▸ SHORT TASK
Give back all of the rows below verbatim, leaving out the pictures.

==== MATERIALS PROVIDED

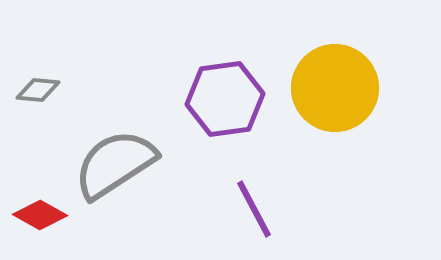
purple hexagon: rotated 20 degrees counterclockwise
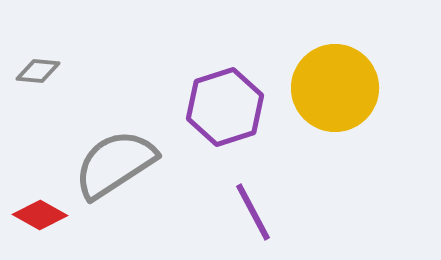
gray diamond: moved 19 px up
purple hexagon: moved 8 px down; rotated 10 degrees counterclockwise
purple line: moved 1 px left, 3 px down
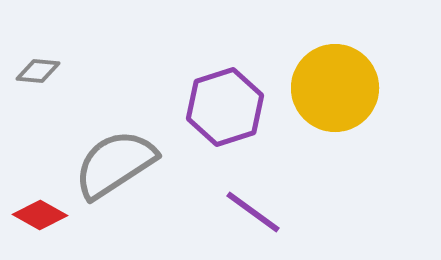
purple line: rotated 26 degrees counterclockwise
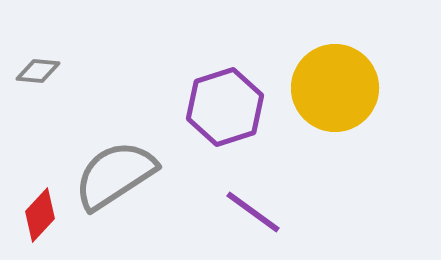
gray semicircle: moved 11 px down
red diamond: rotated 76 degrees counterclockwise
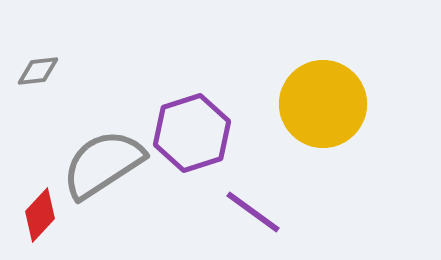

========

▸ THE RESULT
purple hexagon: rotated 20 degrees counterclockwise
gray diamond: moved 19 px up
purple hexagon: moved 8 px down; rotated 10 degrees counterclockwise
purple line: moved 1 px left, 3 px down
purple line: rotated 26 degrees counterclockwise
gray semicircle: moved 11 px down
red diamond: rotated 76 degrees counterclockwise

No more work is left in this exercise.